_What the task asks:_ Exactly and without additions, transcribe the line that contains "(605, 154) = (704, 618): blue" and every line after it in the data.

_Data records:_

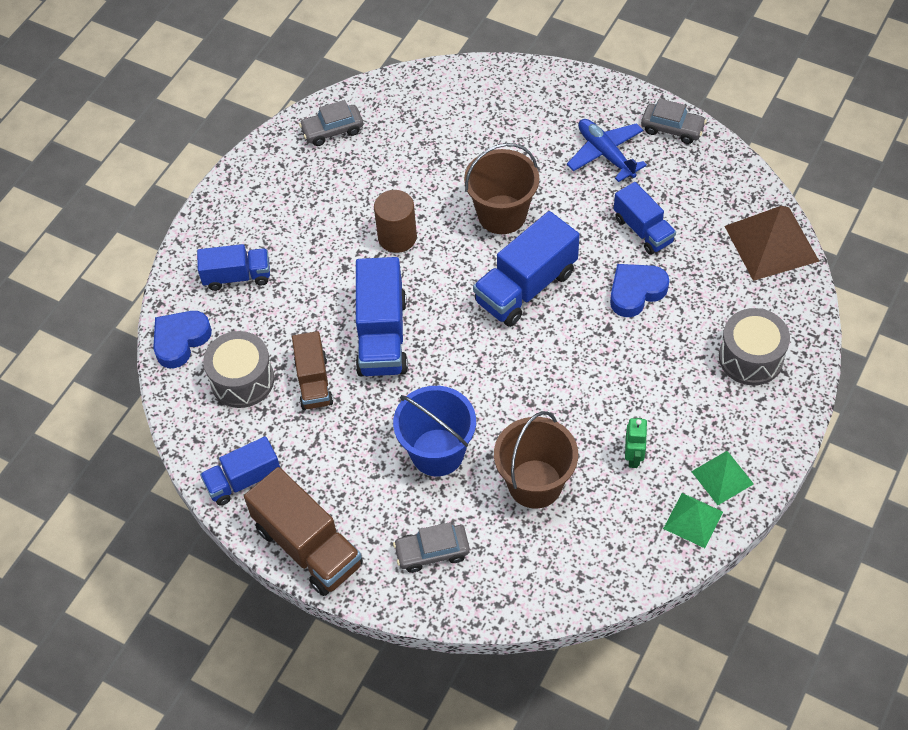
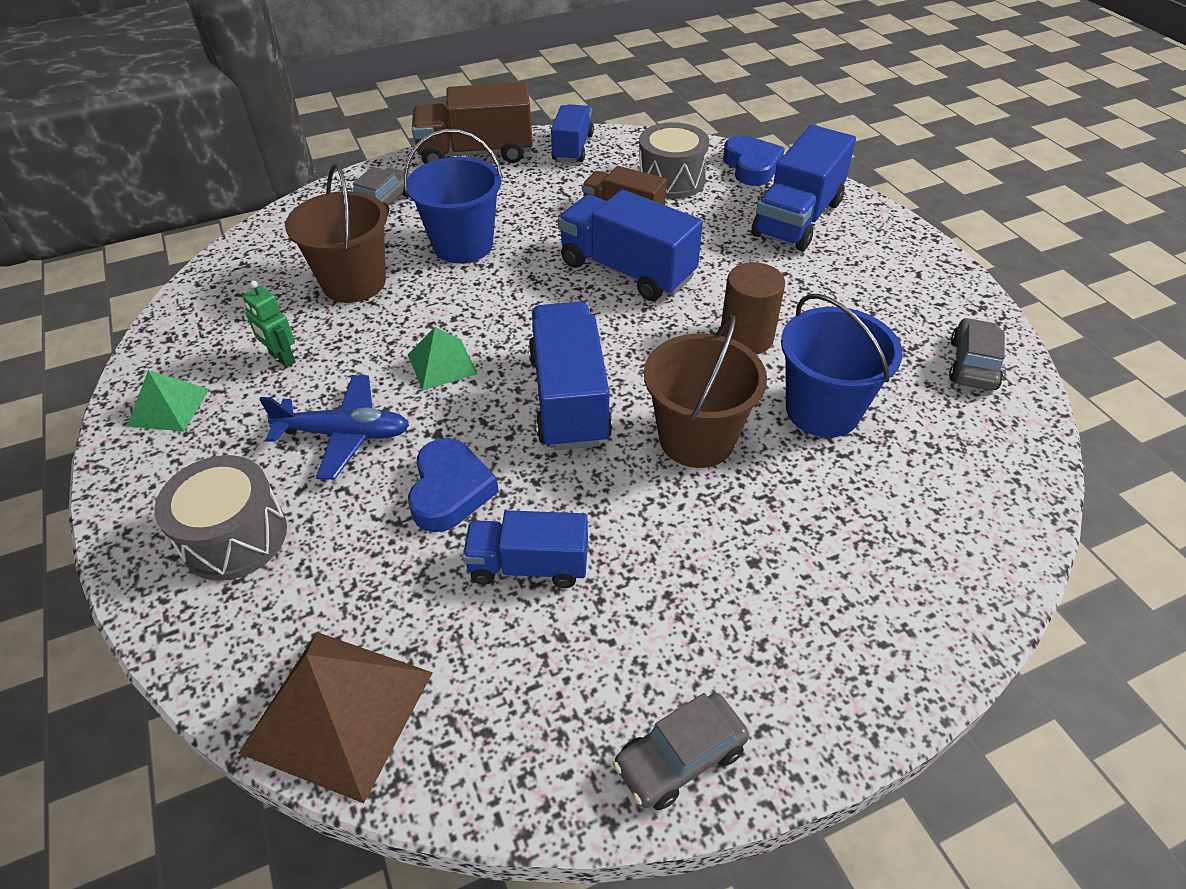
camera: 125 degrees right, 10 degrees down
(237, 276) = (797, 218): blue truck -> blue truck, size x1.58
(430, 175) = (822, 410): none -> blue bucket
(605, 154) = (704, 618): blue plane -> blue plane (344, 434)
(693, 520) = (171, 358): green pyramid -> green pyramid (442, 364)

_Expected output:_
(605, 154) = (704, 618): blue plane -> blue plane (344, 434)
(693, 520) = (171, 358): green pyramid -> green pyramid (442, 364)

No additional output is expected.